**About this exercise**
Leave out the pictures and retype all the entries below exactly.

(Object correspondence data)
Start of Block

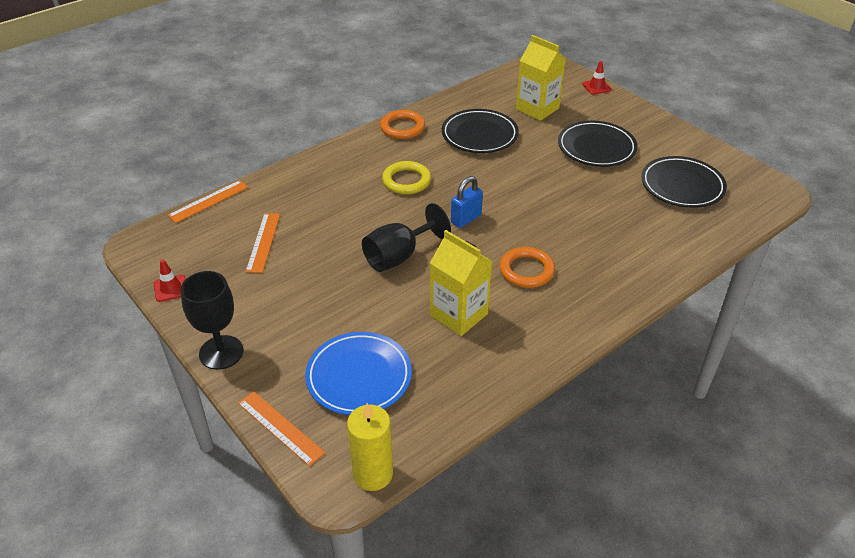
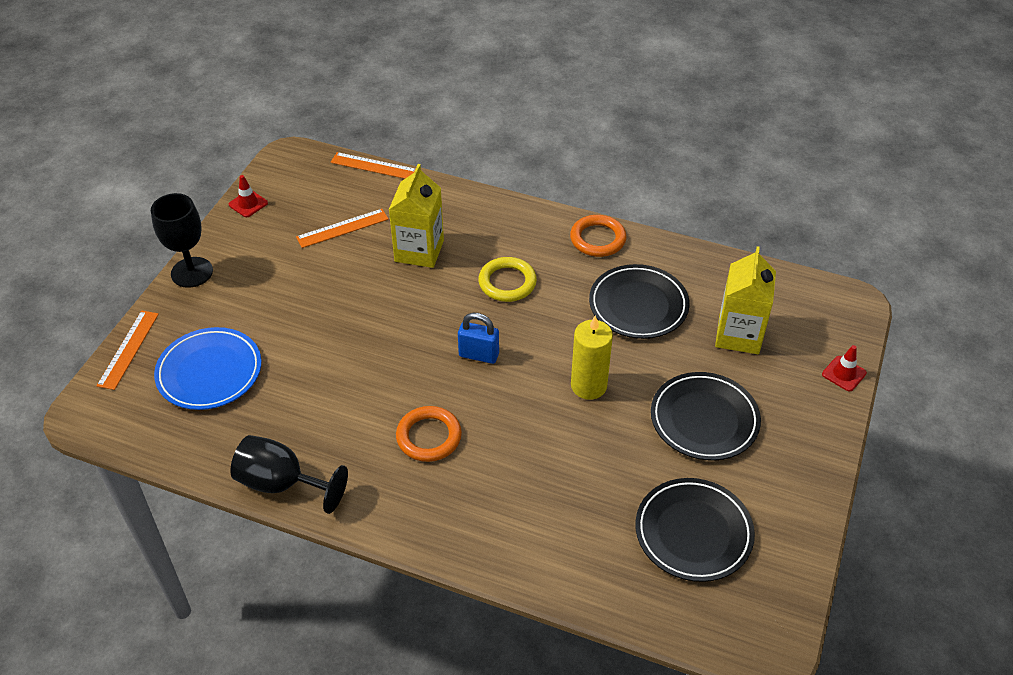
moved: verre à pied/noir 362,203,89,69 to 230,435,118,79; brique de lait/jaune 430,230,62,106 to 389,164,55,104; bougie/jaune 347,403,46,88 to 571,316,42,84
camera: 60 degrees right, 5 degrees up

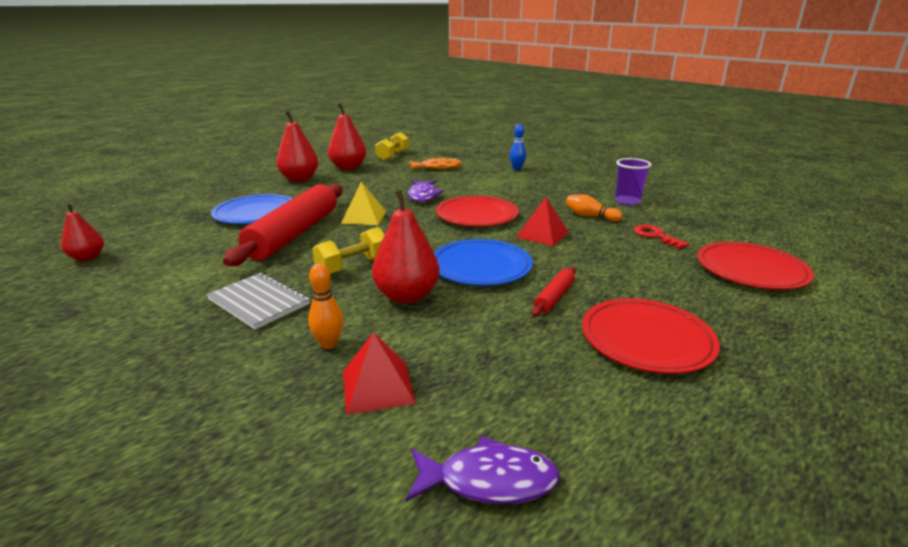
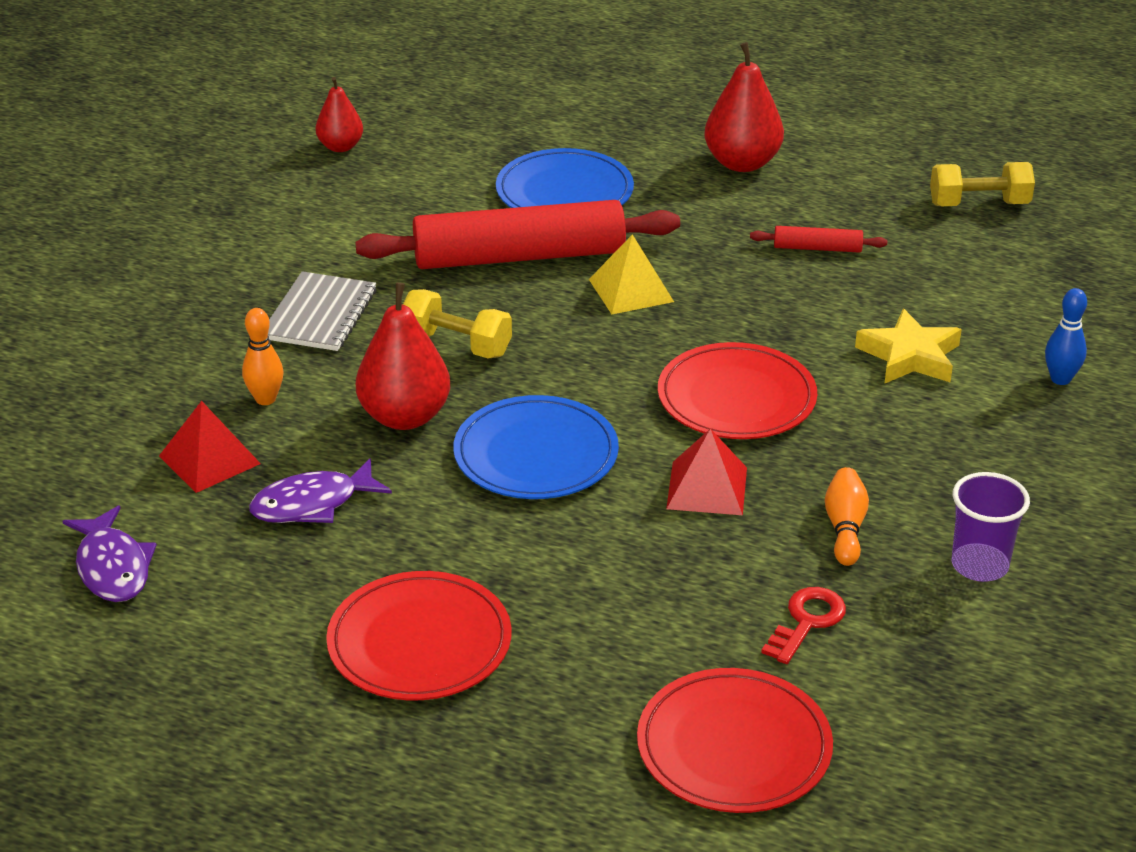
removed: poire/rouge 328,103,38,67; poisson/orange 409,158,53,11
added: étoile/jaune 855,309,107,75
moved: poisson/violet 408,181,35,21 to 249,458,143,65; rouleau à pâtisserie/rouge 532,267,44,50 to 750,226,137,27
camera: 65 degrees right, 10 degrees up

End of Block

**Task answer**
moved: verre à pied/noir 362,203,89,69 to 230,435,118,79; brique de lait/jaune 430,230,62,106 to 389,164,55,104; bougie/jaune 347,403,46,88 to 571,316,42,84
camera: 60 degrees right, 5 degrees up

removed: poire/rouge 328,103,38,67; poisson/orange 409,158,53,11
added: étoile/jaune 855,309,107,75
moved: poisson/violet 408,181,35,21 to 249,458,143,65; rouleau à pâtisserie/rouge 532,267,44,50 to 750,226,137,27
camera: 65 degrees right, 10 degrees up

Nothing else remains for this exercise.